Instruction:
Pull out every line of the material below that contains the string "grace", matching case exactly.
— Start of Records provided —
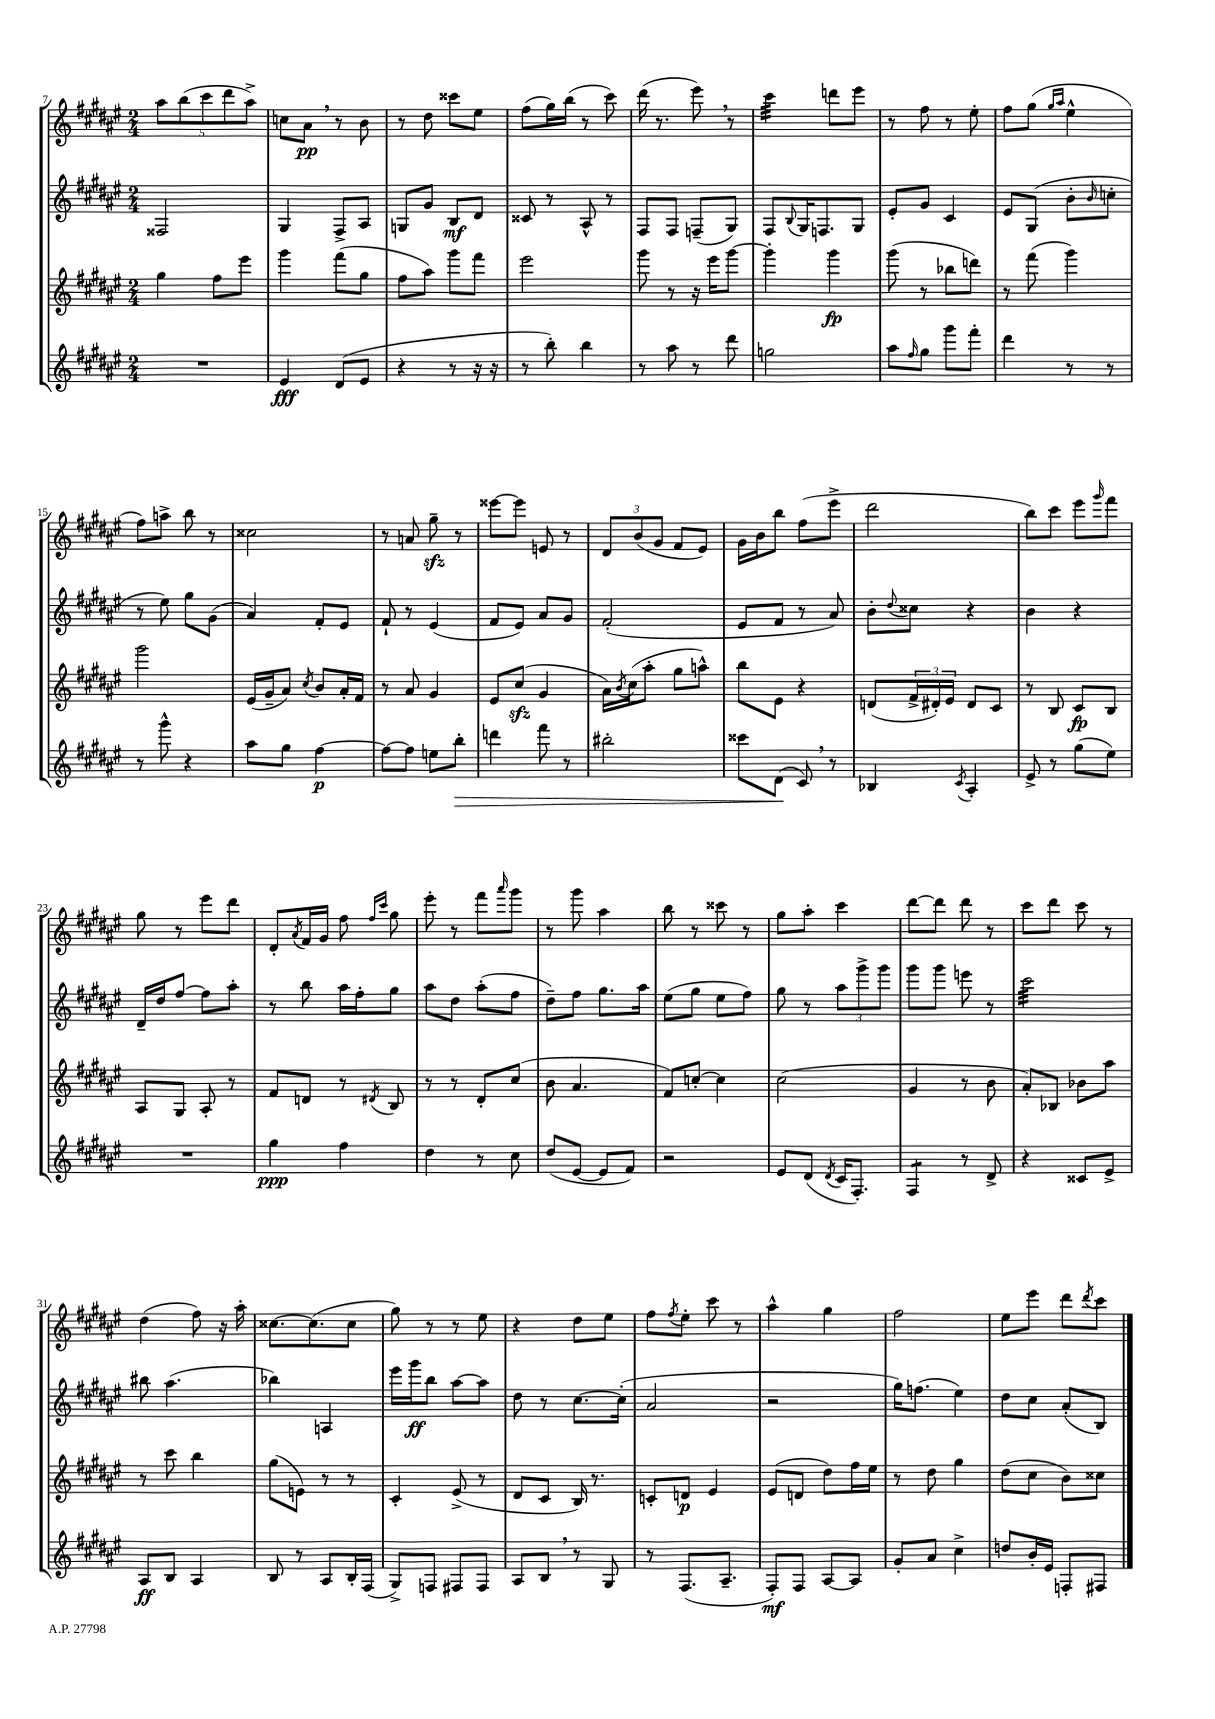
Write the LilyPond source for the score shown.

<<
\new StaffGroup <<
\new Staff = "s0" {
    \clef treble \key fis \major \numericTimeSignature \time 2/4
    \tuplet 5/4 { ais''8 b''8( cis'''8 dis'''8 ais''8->) } |
    c''8 ais'8\pp \breathe r8 b'8 |
    r8 dis''8 cisis'''8 eis''8 |
    fis''8( gis''16) b''16( r8 cis'''8) |
    dis'''16( r8. eis'''8) \breathe r8 |
    cis'''4:32 d'''8 eis'''8 |
    r8 fis''8 r8 eis''8-. |
    fis''8 gis''8( \grace { gis''16 ais''16 } eis''4-^ |
    fis''8) a''8-> b''8 r8 |
    cisis''2 |
    r8 a'8 gis''8--\sfz r8 |
    eisis'''8~ eisis'''8 e'8 r8 |
    \tuplet 3/2 { dis'8 b'8( gis'8 } fis'8 eis'8) |
    gis'16 b'16 b''8 fis''8( eis'''8-> |
    dis'''2 |
    b''8) cis'''8 eis'''8 \grace { gis'''16 } fis'''8 |
    gis''8 r8 eis'''8 dis'''8 |
    dis'8-. \acciaccatura { ais'8 } fis'16 gis'16 fis''8 \grace { fis''16 cis'''16 } gis''8 |
    eis'''8-. r8 fis'''8 \grace { ais'''16 } gis'''8 |
    r8 gis'''8 ais''4 |
    b''8 r8 cisis'''8 r8 |
    gis''8 ais''8-. cis'''4 |
    dis'''8~ dis'''8 dis'''8 r8 |
    cis'''8 dis'''8 cis'''8 r8 |
    dis''4( fis''8) r16 ais''16-. |
    cisis''8.~ cisis''8.( cisis''8 |
    gis''8) r8 r8 eis''8 |
    r4 dis''8 eis''8 |
    fis''8 \acciaccatura { fis''8 } eis''8-. cis'''8 r8 |
    ais''4-^ gis''4 |
    fis''2 |
    eis''8 eis'''8 dis'''8 \acciaccatura { dis'''8 } cis'''8 \bar "|." |
}
\new Staff = "s1" {
    \clef treble \key fis \major \numericTimeSignature \time 2/4
    fisis2 |
    gis4 fis8-> ais8 |
    g8 gis'8 b8\mf dis'8 |
    cisis'8 r8 ais8-^ r8 |
    fis8 fis8 f8--( gis8) |
    fis8 \appoggiatura { b8 } gis16 f8. gis8 |
    eis'8-. gis'8 cis'4 |
    eis'8 gis8( b'8-. \grace { b'16 } c''8-. |
    r8 eis''8) gis''8 gis'8( |
    ais'4) fis'8-. eis'8 |
    fis'8-! r8 eis'4( |
    fis'8 eis'8) ais'8 gis'8 |
    fis'2-.( |
    eis'8 fis'8 r8 ais'8) |
    b'8-. \appoggiatura { dis''8 } cisis''8 r4 |
    b'4 r4 |
    dis'16-- dis''16 fis''8~ fis''8 ais''8-. |
    r8 b''8 ais''16 fis''16-. gis''8 |
    ais''8 dis''8 ais''8-.( fis''8 |
    dis''8--) fis''8 gis''8. ais''16 |
    eis''8( gis''8 eis''8 fis''8) |
    gis''8 r8 \tuplet 3/2 { ais''8 gis'''8-> gis'''8 } |
    gis'''8 gis'''8 e'''8 r8 |
    cis'''2:32 |
    bis''8 ais''4.( |
    bes''4) a4 |
    eis'''16 gis'''16\ff b''8 ais''8~ ais''8 |
    dis''8 r8 cis''8.~ cis''16-.( |
    ais'2 |
    r2 |
    gis''16) f''8.( eis''4) |
    dis''8 cis''8 ais'8-.( b8) \bar "|." |
}
\new Staff = "s2" {
    \clef treble \key fis \major \numericTimeSignature \time 2/4
    gis''4 fis''8 eis'''8 |
    gis'''4 fis'''8( gis''8 |
    fis''8 ais''8) gis'''8 fis'''8 |
    eis'''2 |
    gis'''8 r8 r16 eis'''16 gis'''8~ |
    gis'''4-. gis'''4\fp |
    gis'''8( r8 bes''8 d'''8) |
    r8 fis'''8( gis'''4) |
    gis'''2 |
    eis'16( gis'16-- ais'8) \acciaccatura { cis''8 } b'8 ais'16-. fis'16 |
    r8 ais'8 gis'4 |
    eis'8 cis''8\sfz( gis'4 |
    ais'16) \acciaccatura { b'8 } cis''16( ais''8-. gis''8 a''8-^) |
    b''8 eis'8 r4 |
    d'8( \tuplet 3/2 { fis'16-> dis'16-.) eis'16 } dis'8 cis'8 |
    r8 b8 cis'8\fp b8 |
    ais8 gis8 ais8-. r8 |
    fis'8 d'8 r8 \acciaccatura { dis'8 } b8 |
    r8 r8 dis'8-. cis''8( |
    b'8 ais'4. |
    fis'8) c''8~-. c''4 |
    cis''2( |
    gis'4 r8 b'8 |
    ais'8-.) bes8 bes'8 ais''8 |
    r8 cis'''8 b''4 |
    gis''8( e'8) r8 r8 |
    cis'4-. eis'8->( r8 |
    dis'8 cis'8 b16) r8. |
    c'8-. d'8\p eis'4 |
    eis'8( d'8 dis''8) fis''16 eis''16 |
    r8 dis''8 gis''4 |
    dis''8( cis''8 b'8) cisis''8 \bar "|." |
}
\new Staff = "s3" {
    \clef treble \key fis \major \numericTimeSignature \time 2/4
    R2 |
    eis'4\fff dis'8( eis'8 |
    r4 r8 r16 r16 |
    r8 b''8-.) b''4 |
    r8 ais''8 r8 dis'''8 |
    g''2 |
    ais''8 \grace { fis''16 } gis''8 gis'''8 fis'''8-. |
    dis'''4 r8 r8 |
    r8 gis'''8-^ r4 |
    ais''8 gis''8 fis''4~\p |
    fis''8~ fis''8 e''8 b''8-.\> |
    d'''4 fis'''8 r8 |
    bis''2-. |
    cisis'''8 dis'8\!( cis'8) \breathe r8 |
    bes4 \acciaccatura { cis'8 } ais4-. |
    eis'8-> r8 gis''8( eis''8) |
    R2 |
    gis''4\ppp fis''4 |
    dis''4 r8 cis''8 |
    dis''8( eis'8~ eis'8 fis'8) |
    r2 |
    eis'8 dis'8( \acciaccatura { dis'8 } cis'16 fis8.-.) |
    fis4:8 r8 dis'8-> |
    r4 cisis'8 eis'8-> |
    ais8\ff b8 ais4 |
    b8 r8 ais8 b16-. fis16( |
    gis8->) f8 fis8 fis8 |
    ais8 b8 \breathe r8 gis8 |
    r8 fis8.( ais8.-- |
    fis8-.\mf) fis8 ais8~ ais8 |
    gis'8-. ais'8 cis''4-> |
    d''8 b'16-. eis'16 f8-. fis8 \bar "|." |
}
>>
>>
\layout { \context { \Score currentBarNumber = #7 } }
— End of Records provided —
The answer:
    fis''8 gis''8( \grace { gis''16 ais''16 } eis''4-^ |
    b''8) cis'''8 eis'''8 \grace { gis'''16 } fis'''8 |
    dis'8-. \acciaccatura { ais'8 } fis'16 gis'16 fis''8 \grace { fis''16 cis'''16 } gis''8 |
    eis'''8-. r8 fis'''8 \grace { ais'''16 } gis'''8 |
    eis'8 gis8( b'8-. \grace { b'16 } c''8-. |
    ais''8 \grace { fis''16 } gis''8 gis'''8 fis'''8-. |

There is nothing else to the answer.